Problem description: Could you output exactly the lines from the one containing "none -> white brick J8 level 1" through the end of the records below, and nothing more?

Provided data:
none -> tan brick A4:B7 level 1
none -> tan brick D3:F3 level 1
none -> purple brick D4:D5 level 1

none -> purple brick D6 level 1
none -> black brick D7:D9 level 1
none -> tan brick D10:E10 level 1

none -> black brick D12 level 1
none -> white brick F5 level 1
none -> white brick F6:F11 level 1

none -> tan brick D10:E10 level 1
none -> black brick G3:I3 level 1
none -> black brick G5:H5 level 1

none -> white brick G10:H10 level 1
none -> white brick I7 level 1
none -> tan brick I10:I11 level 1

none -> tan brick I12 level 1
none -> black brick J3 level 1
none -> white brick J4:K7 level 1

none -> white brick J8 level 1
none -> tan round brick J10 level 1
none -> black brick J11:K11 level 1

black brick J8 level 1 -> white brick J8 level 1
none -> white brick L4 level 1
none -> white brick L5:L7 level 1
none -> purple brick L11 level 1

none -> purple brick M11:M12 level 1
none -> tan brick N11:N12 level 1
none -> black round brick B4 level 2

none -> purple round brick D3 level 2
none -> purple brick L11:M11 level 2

Answer to this problem:
none -> white brick J8 level 1
none -> tan round brick J10 level 1
none -> black brick J11:K11 level 1

black brick J8 level 1 -> white brick J8 level 1
none -> white brick L4 level 1
none -> white brick L5:L7 level 1
none -> purple brick L11 level 1

none -> purple brick M11:M12 level 1
none -> tan brick N11:N12 level 1
none -> black round brick B4 level 2

none -> purple round brick D3 level 2
none -> purple brick L11:M11 level 2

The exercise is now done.